# Work instructions:
The answer must consist of every line from the data that holds the string "moved".

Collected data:
____________

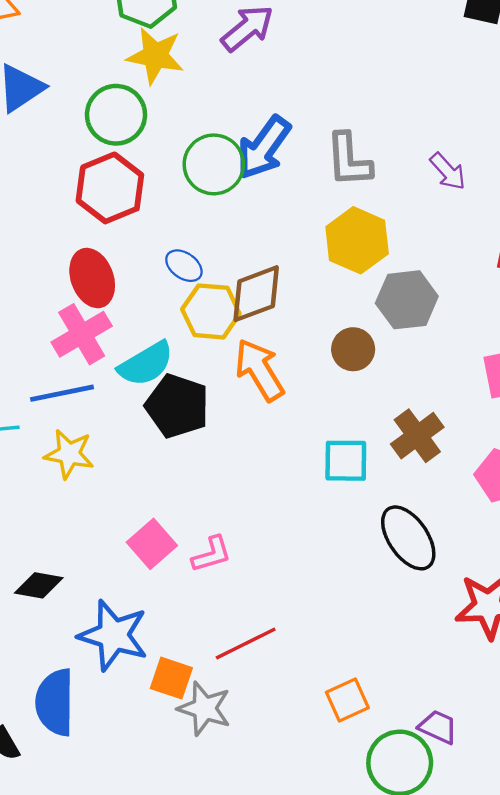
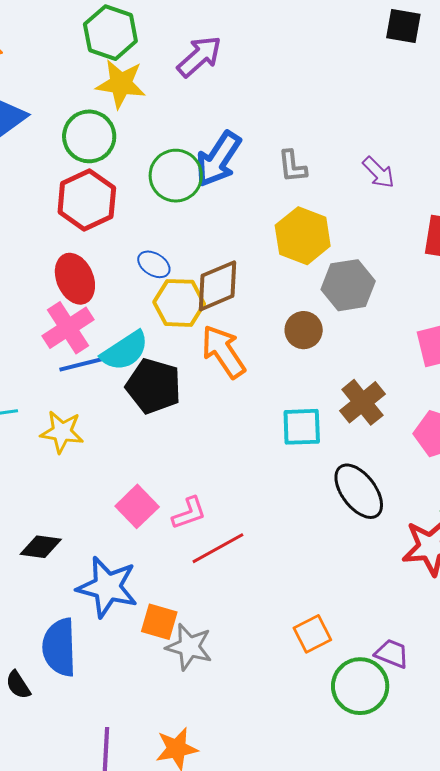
gray L-shape: (349, 160) -> (292, 166), size x0.7
blue line: (62, 393) -> (87, 363), moved
red line: (246, 644) -> (218, 548), moved

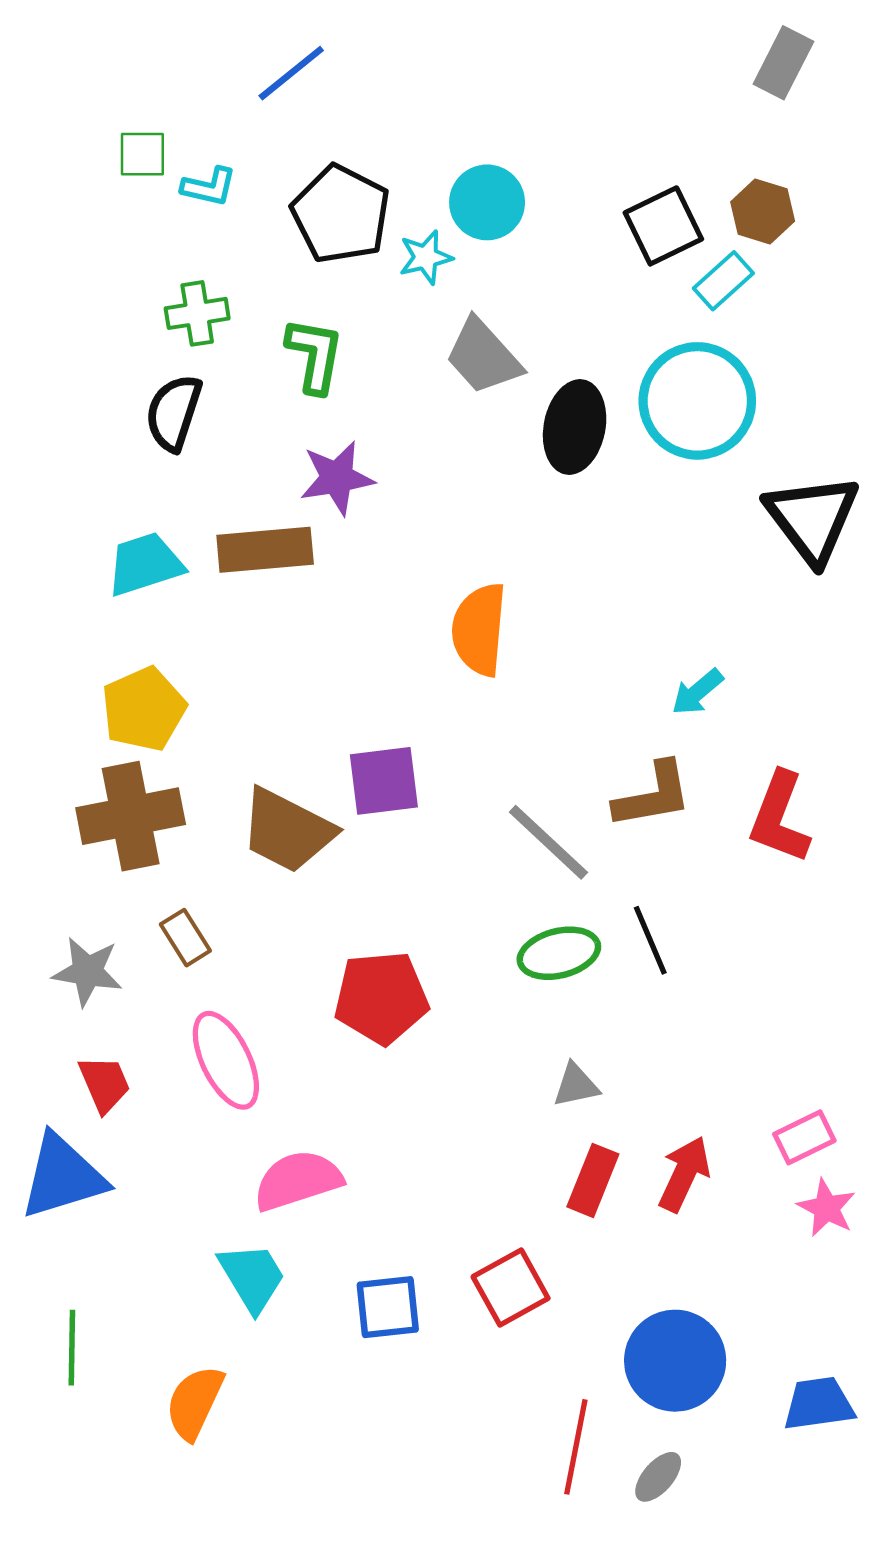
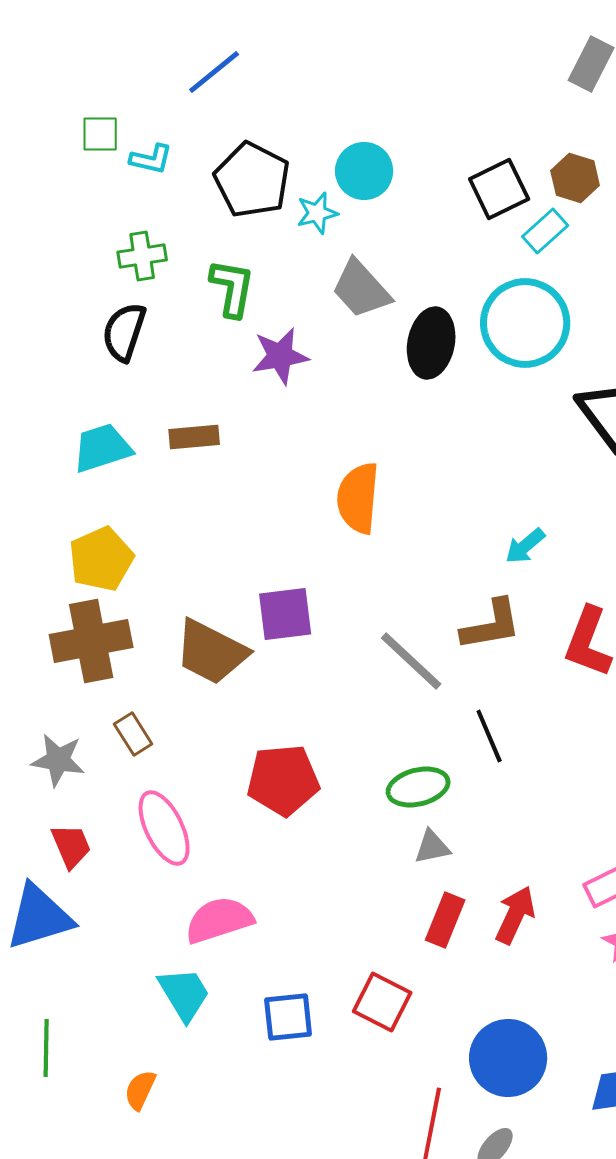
purple star: (337, 478) -> (280, 356), moved
brown rectangle: (265, 550) -> (194, 437), size x0.7
green ellipse: (559, 953) -> (418, 787), moved
red square: (511, 1288) -> (382, 1002), turned -34
orange semicircle: (195, 1402) -> (140, 1090), size x0.7

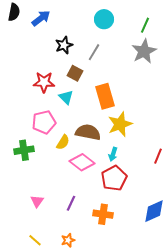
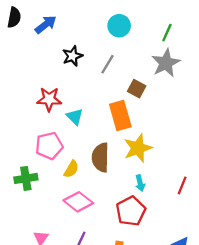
brown square: (75, 73) -> (137, 89), moved
brown semicircle: (88, 132) -> (100, 157), turned -100
cyan arrow: (113, 154) -> (140, 183), moved, turned -32
pink diamond: (82, 162) -> (78, 202), moved

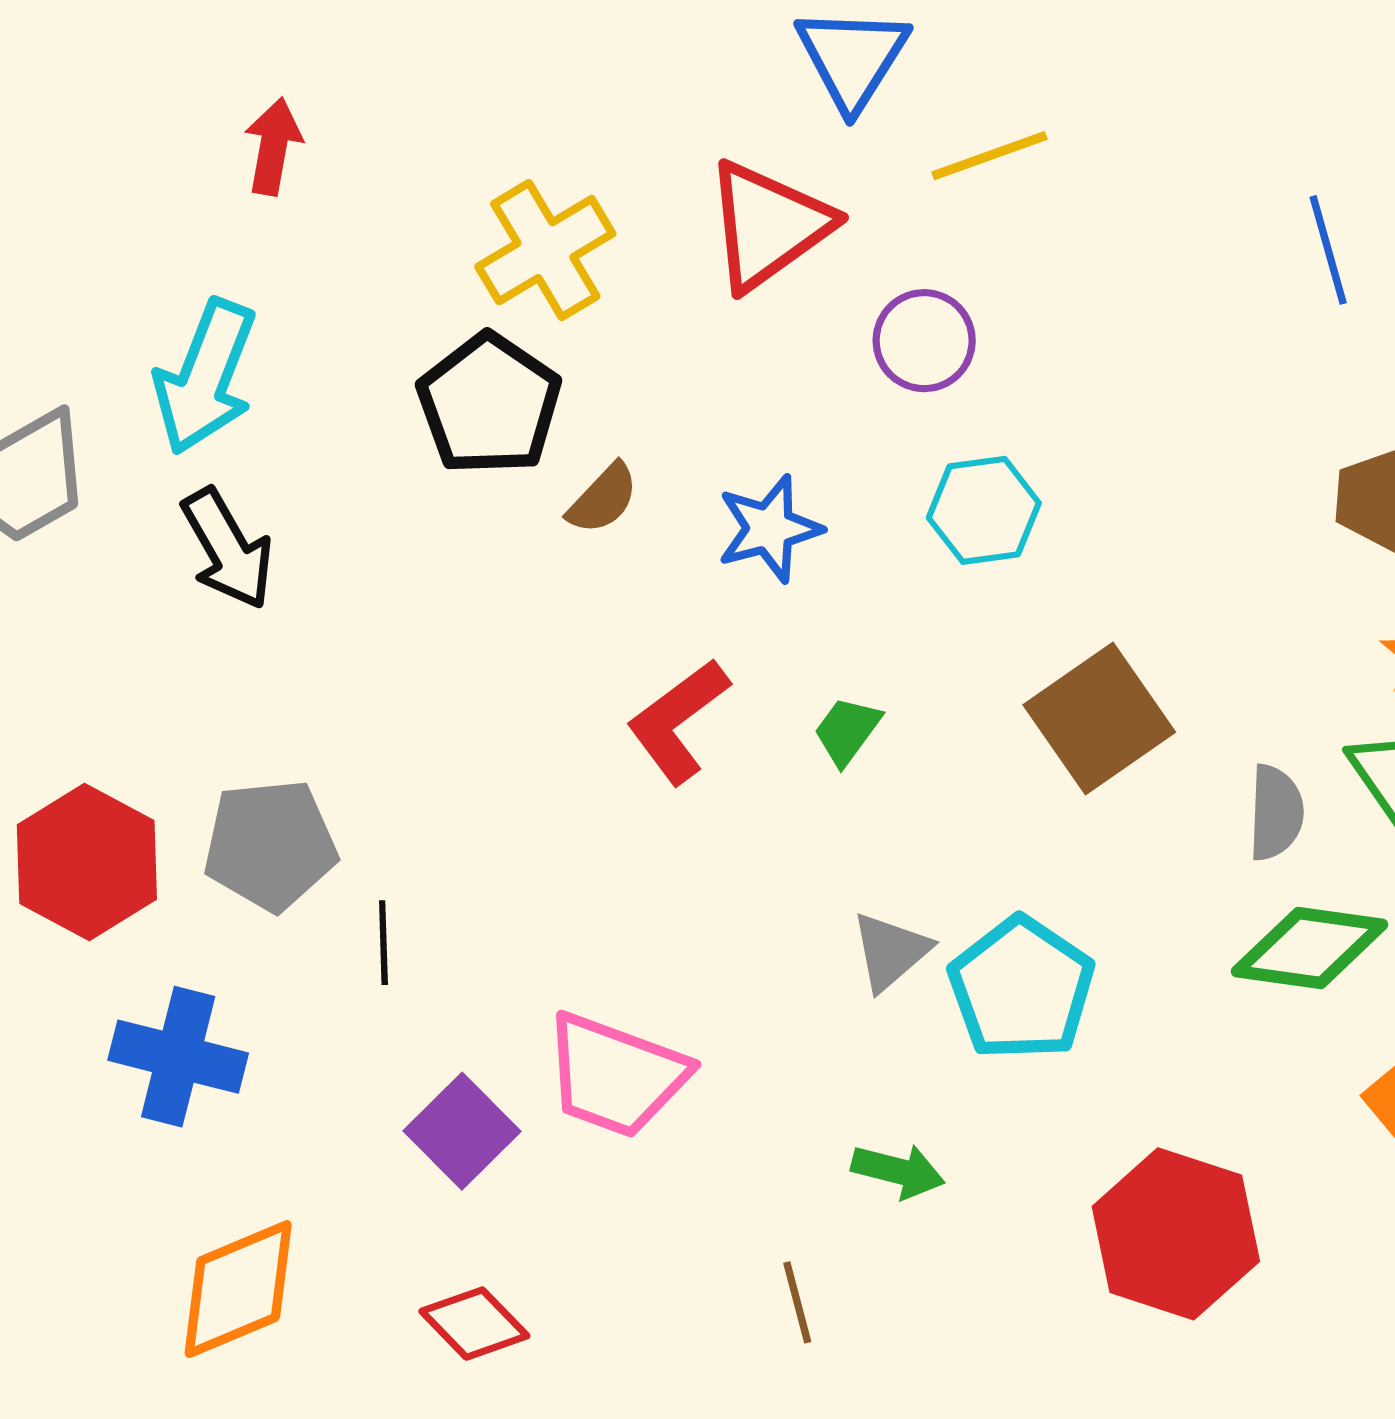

____________

# Solution to this problem:
blue line: (62, 393) -> (87, 363), moved
red line: (246, 644) -> (218, 548), moved
purple star: (337, 478) -> (280, 356), moved
green ellipse: (559, 953) -> (418, 787), moved
brown square: (75, 73) -> (137, 89), moved
cyan arrow: (113, 154) -> (140, 183), moved, turned -32
pink diamond: (82, 162) -> (78, 202), moved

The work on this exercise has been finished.